Directions for this task -
From the first line to the last, copy the data exactly and drop the pictures.

(Exercise data begins)

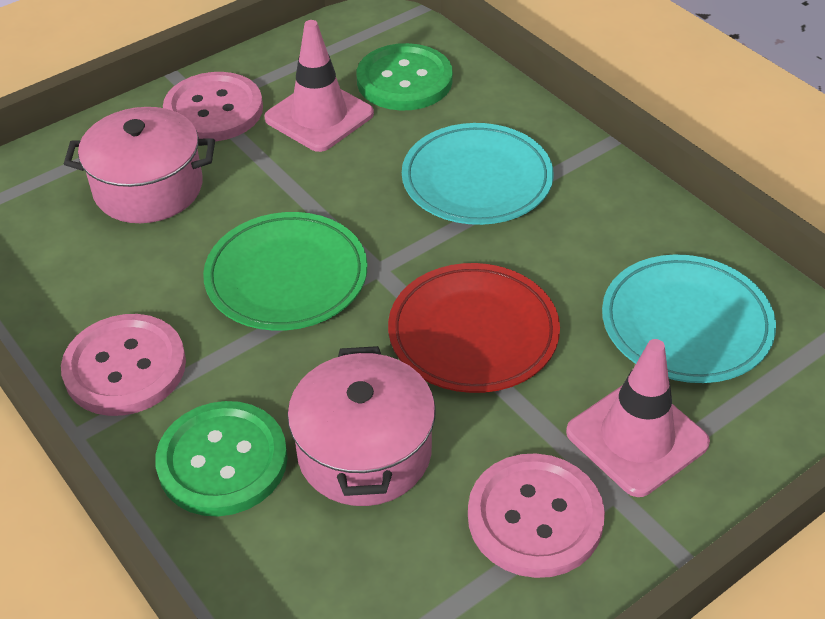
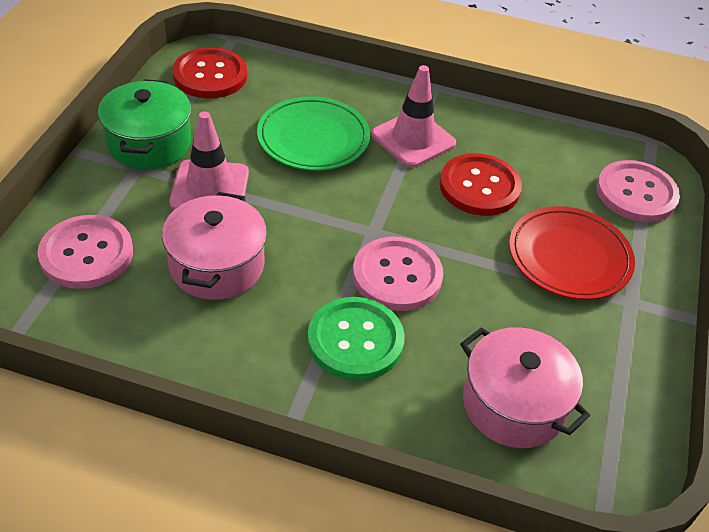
green button: 2 -> 1
green pot: 0 -> 1
red button: 0 -> 2
turquoise plate: 2 -> 0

(Exercise data ends)

Output for this exercise -
green button: 2 -> 1
green pot: 0 -> 1
red button: 0 -> 2
turquoise plate: 2 -> 0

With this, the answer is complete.